• _Data block_:
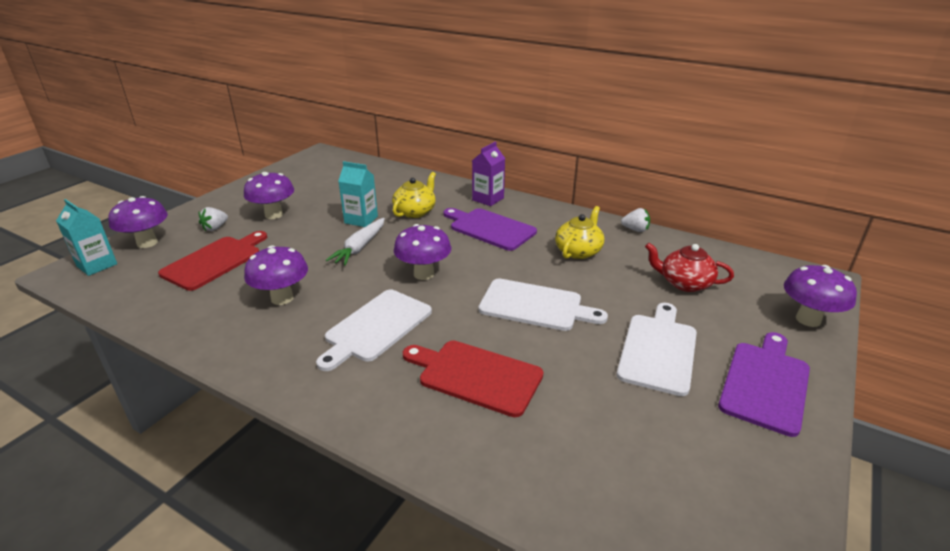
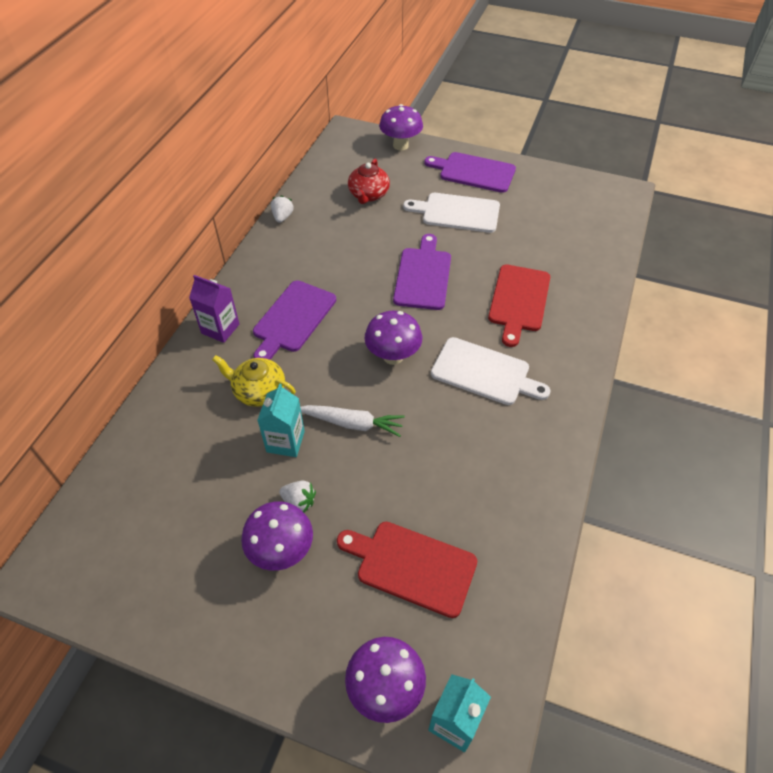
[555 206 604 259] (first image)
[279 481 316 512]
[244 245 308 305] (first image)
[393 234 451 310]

• _Work request_: Word-for-word transcription: the whole listing, with images excluded.

• _Exercise response_:
[555 206 604 259] (first image)
[279 481 316 512]
[244 245 308 305] (first image)
[393 234 451 310]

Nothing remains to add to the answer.